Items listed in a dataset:
################
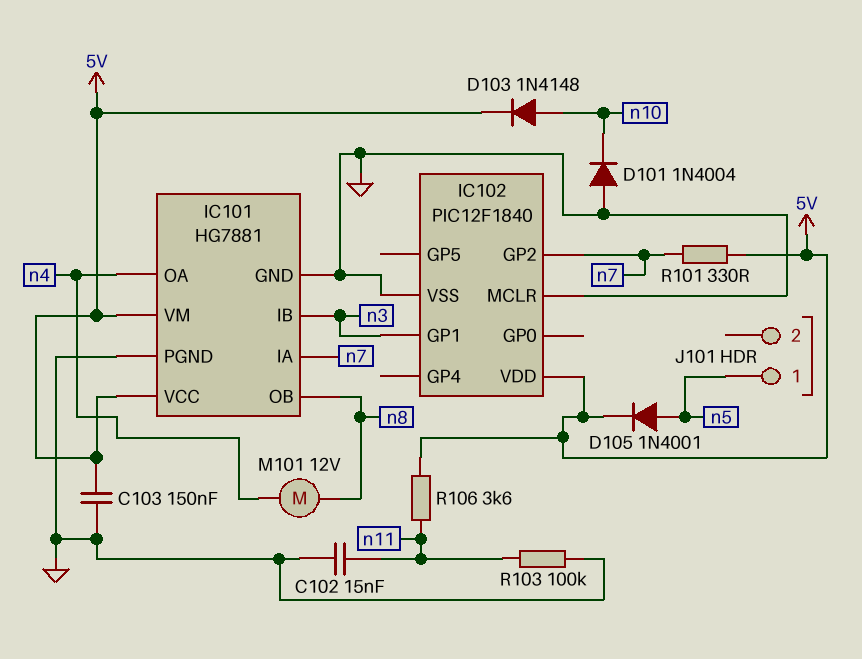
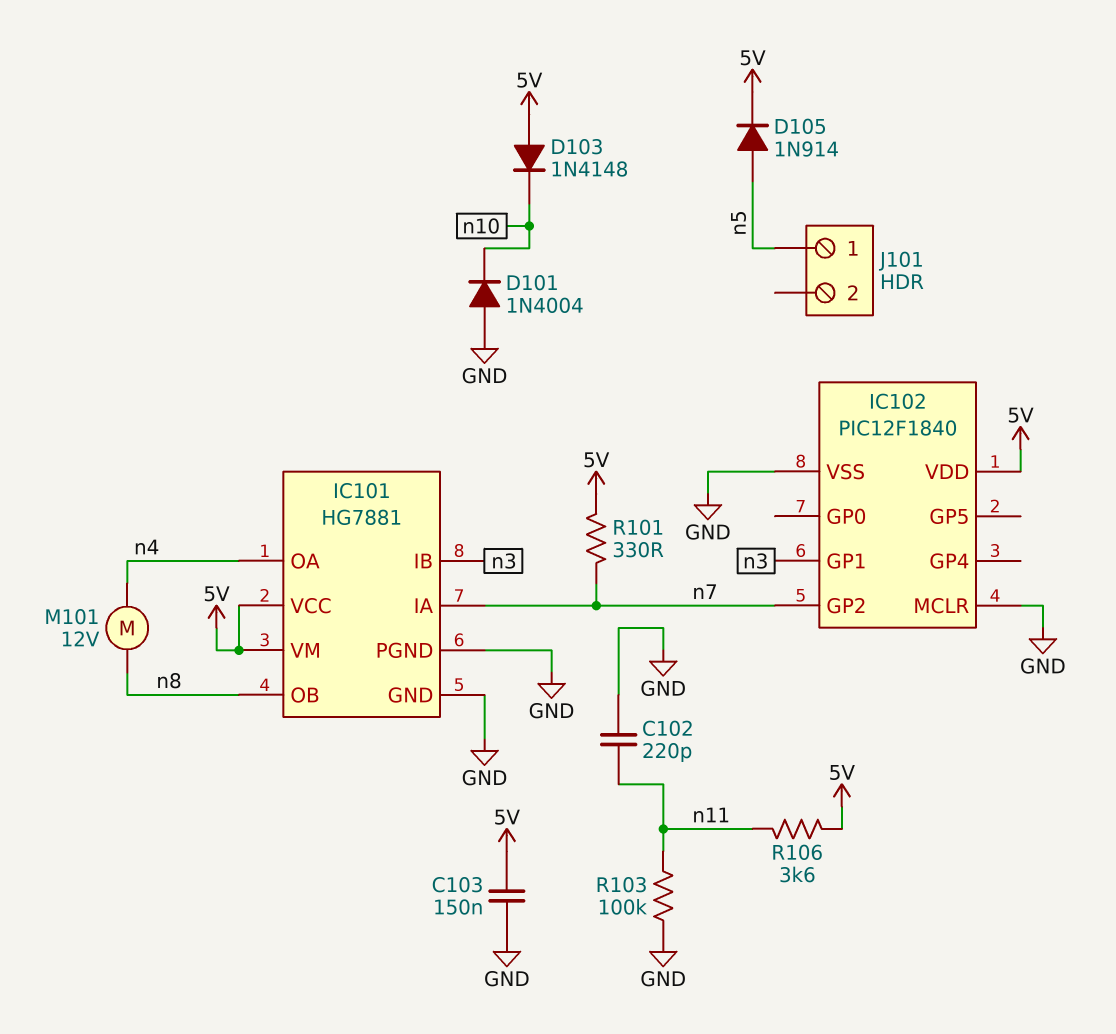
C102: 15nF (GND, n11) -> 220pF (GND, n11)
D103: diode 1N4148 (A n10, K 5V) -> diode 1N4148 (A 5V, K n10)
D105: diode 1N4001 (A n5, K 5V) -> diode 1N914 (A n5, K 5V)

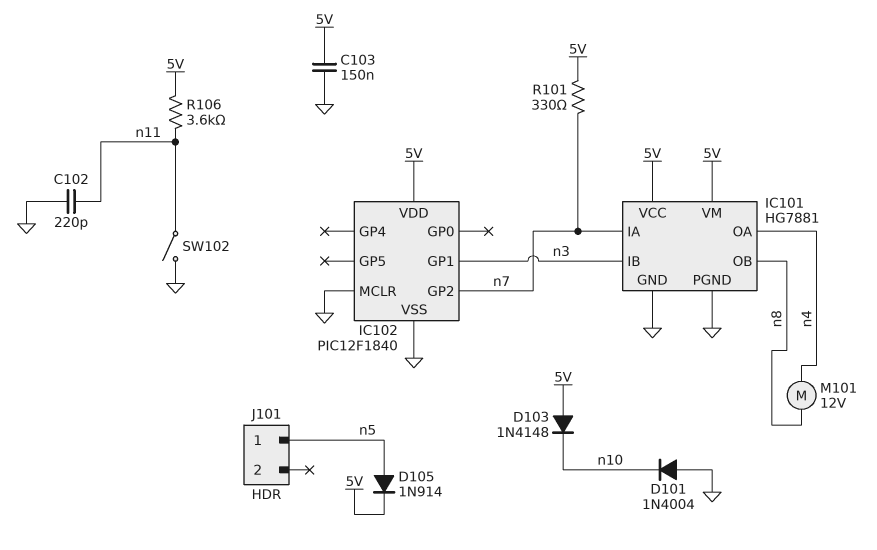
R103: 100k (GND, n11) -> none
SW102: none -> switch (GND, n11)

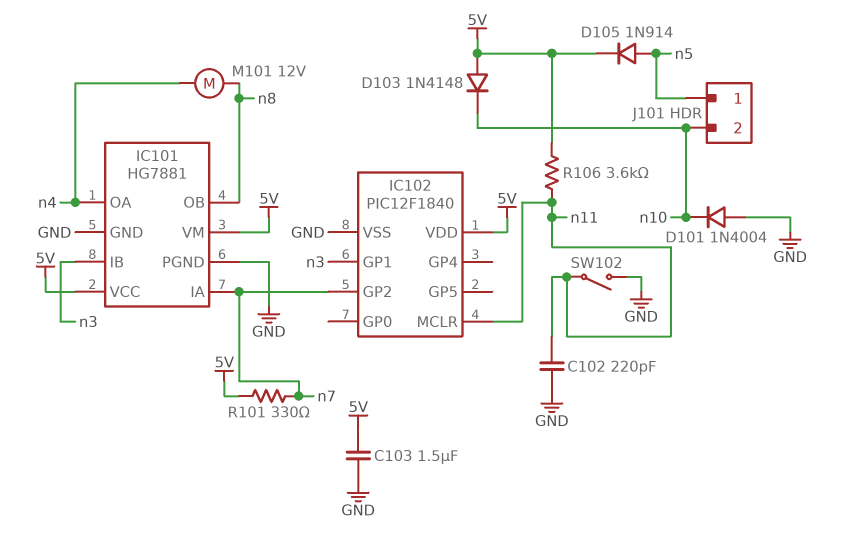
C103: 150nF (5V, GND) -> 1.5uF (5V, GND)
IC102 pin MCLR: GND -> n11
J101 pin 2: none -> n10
################
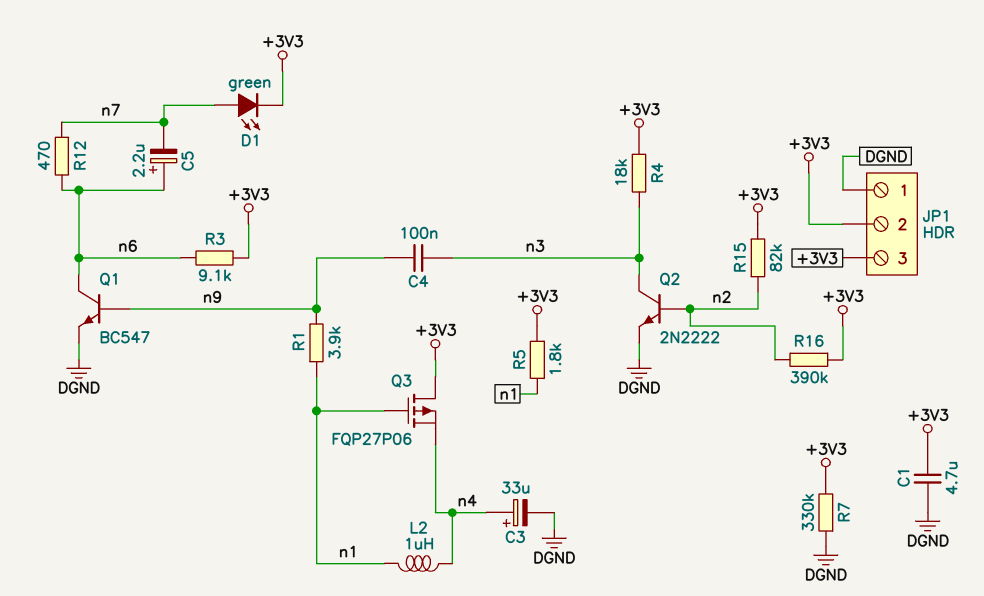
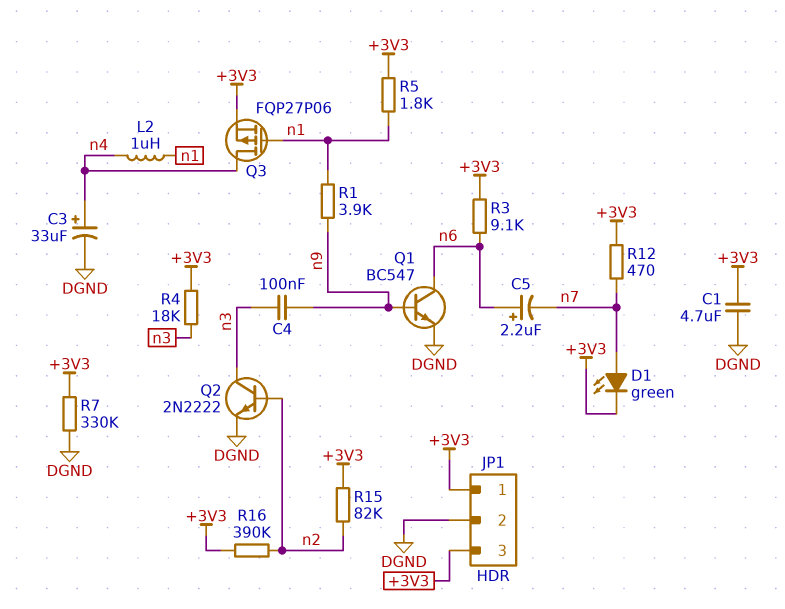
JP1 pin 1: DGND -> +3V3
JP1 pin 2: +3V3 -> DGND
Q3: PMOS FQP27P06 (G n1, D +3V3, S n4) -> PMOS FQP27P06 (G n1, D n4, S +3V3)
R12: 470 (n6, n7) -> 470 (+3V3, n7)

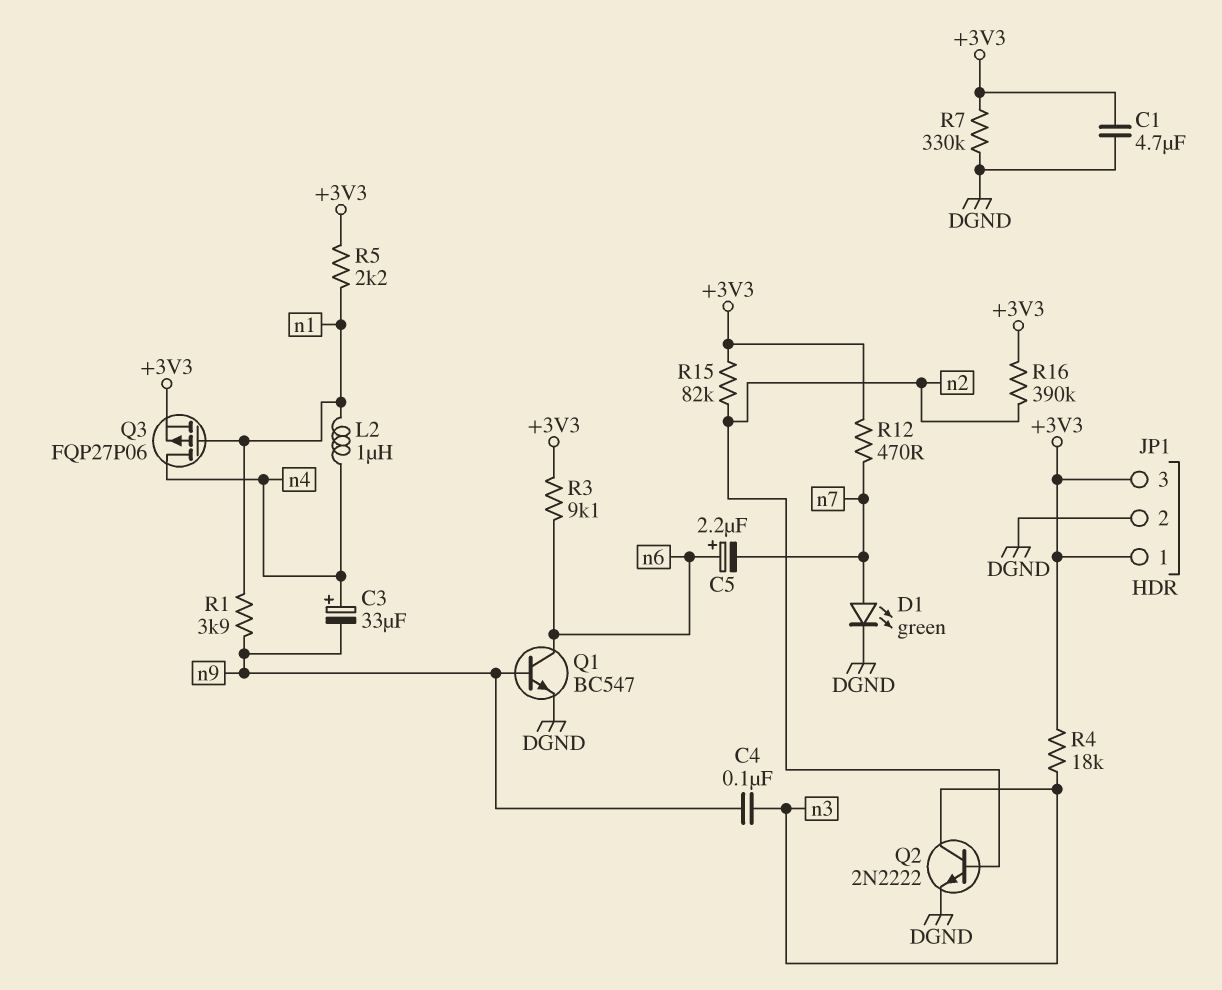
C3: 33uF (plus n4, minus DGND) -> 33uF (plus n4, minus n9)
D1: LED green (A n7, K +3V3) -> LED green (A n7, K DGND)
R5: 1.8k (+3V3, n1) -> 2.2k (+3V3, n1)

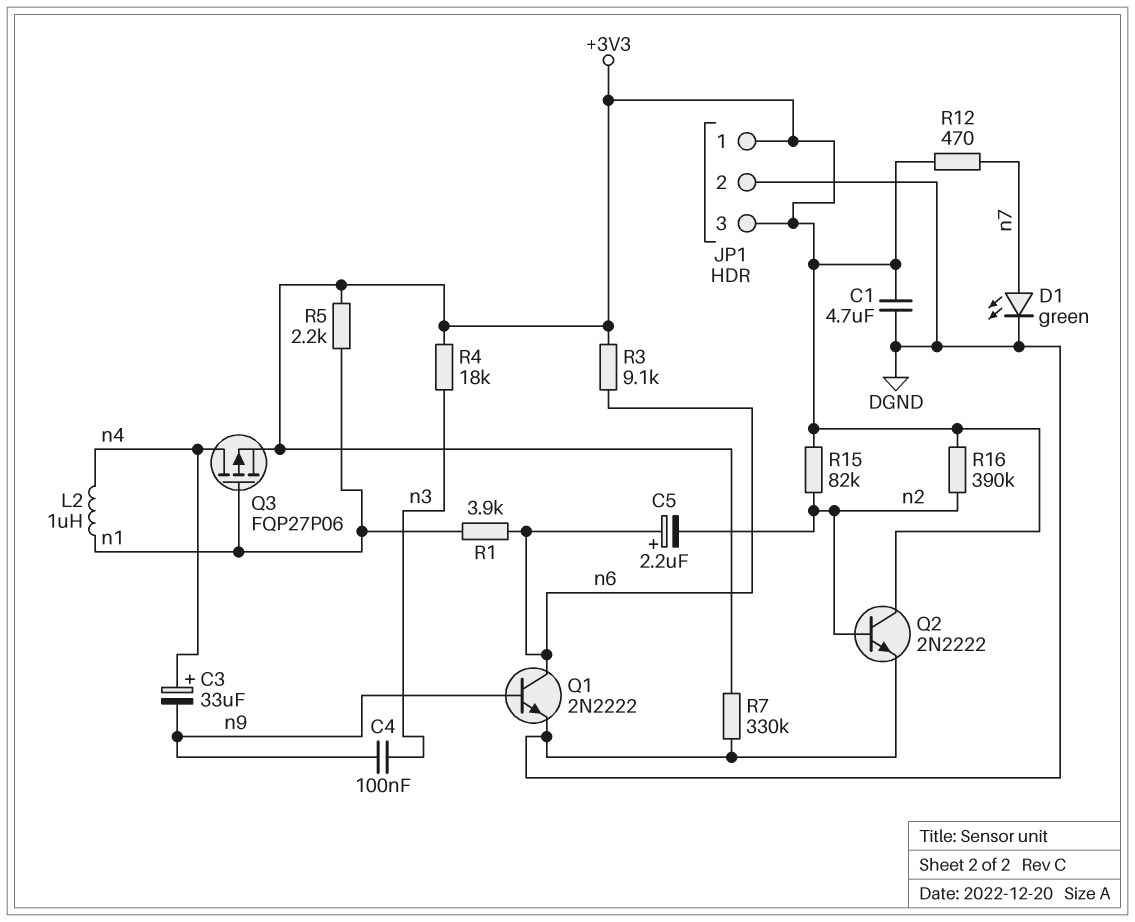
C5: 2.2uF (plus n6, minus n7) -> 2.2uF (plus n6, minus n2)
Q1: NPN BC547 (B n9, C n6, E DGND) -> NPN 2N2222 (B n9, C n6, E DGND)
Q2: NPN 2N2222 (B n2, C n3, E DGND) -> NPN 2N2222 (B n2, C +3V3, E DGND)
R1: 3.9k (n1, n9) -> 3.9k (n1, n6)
################
EXERCISE BRIEF:
In the data above, the stretch from the line with "C102: 15nF (GND, n11) -> 220pF (GND, n11)" through the line with "J101 pin 2: none -> n10" is to be returned exactly, minus any pictures.

SOLUTION FOR THIS EXERCISE:
C102: 15nF (GND, n11) -> 220pF (GND, n11)
D103: diode 1N4148 (A n10, K 5V) -> diode 1N4148 (A 5V, K n10)
D105: diode 1N4001 (A n5, K 5V) -> diode 1N914 (A n5, K 5V)

R103: 100k (GND, n11) -> none
SW102: none -> switch (GND, n11)

C103: 150nF (5V, GND) -> 1.5uF (5V, GND)
IC102 pin MCLR: GND -> n11
J101 pin 2: none -> n10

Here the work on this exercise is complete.